* What the task requires
Type out the listing below exactly. Pictures stay out of it.

* The data
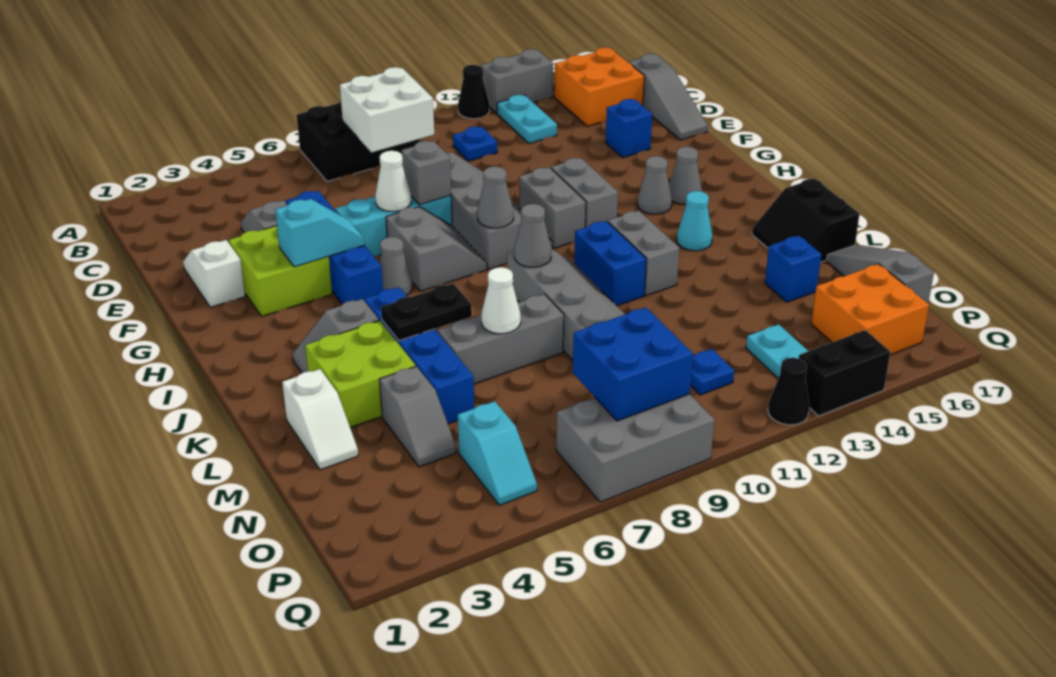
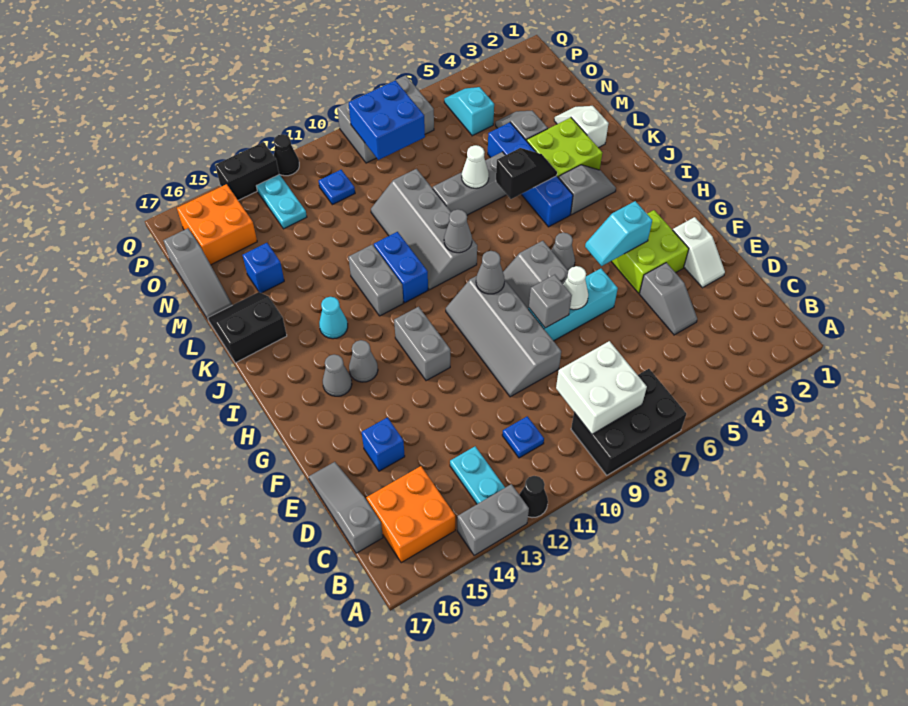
blue brick E5:H5 level 1 -> none
grey brick G11:H11 level 1 -> none
black plate K5:K6 level 2 -> black slope K5:K6 level 2 top 6
black slope K16:L17 level 1 top 17 -> black slope K16:L17 level 1 top K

* Response to this task
blue brick E5:H5 level 1 -> none
grey brick G11:H11 level 1 -> none
black plate K5:K6 level 2 -> black slope K5:K6 level 2 top 6
black slope K16:L17 level 1 top 17 -> black slope K16:L17 level 1 top K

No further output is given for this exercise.